Data extract:
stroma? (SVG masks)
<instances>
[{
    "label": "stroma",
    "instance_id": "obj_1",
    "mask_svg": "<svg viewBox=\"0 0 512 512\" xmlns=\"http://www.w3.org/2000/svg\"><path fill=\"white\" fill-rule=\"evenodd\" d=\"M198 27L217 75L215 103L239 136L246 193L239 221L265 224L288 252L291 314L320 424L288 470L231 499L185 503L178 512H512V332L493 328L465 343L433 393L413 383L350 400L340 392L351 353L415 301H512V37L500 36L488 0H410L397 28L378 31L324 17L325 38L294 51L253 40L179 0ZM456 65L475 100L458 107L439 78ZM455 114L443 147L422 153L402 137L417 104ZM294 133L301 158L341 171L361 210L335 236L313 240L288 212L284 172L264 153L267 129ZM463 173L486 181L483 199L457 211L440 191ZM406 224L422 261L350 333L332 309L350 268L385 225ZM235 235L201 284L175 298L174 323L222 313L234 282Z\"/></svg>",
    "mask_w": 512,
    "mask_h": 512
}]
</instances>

What this task involves: Make a verbatim copy of every entry shown above.

Response below:
stroma? (SVG masks)
<instances>
[{
    "label": "stroma",
    "instance_id": "obj_1",
    "mask_svg": "<svg viewBox=\"0 0 512 512\" xmlns=\"http://www.w3.org/2000/svg\"><path fill=\"white\" fill-rule=\"evenodd\" d=\"M198 27L217 75L215 103L239 136L246 193L239 221L265 224L288 252L291 314L320 424L288 470L231 499L185 503L178 512H512V332L493 328L465 343L433 393L413 383L350 400L340 392L351 353L415 301H512V37L500 36L488 0H410L397 28L378 31L324 17L325 38L294 51L253 40L179 0ZM456 65L475 100L458 107L439 78ZM455 114L443 147L422 153L402 137L417 104ZM294 133L301 158L341 171L361 210L335 236L313 240L288 212L284 172L264 153L267 129ZM463 173L486 181L483 199L457 211L440 191ZM406 224L422 261L350 333L332 309L350 268L385 225ZM235 235L201 284L175 298L174 323L222 313L234 282Z\"/></svg>",
    "mask_w": 512,
    "mask_h": 512
}]
</instances>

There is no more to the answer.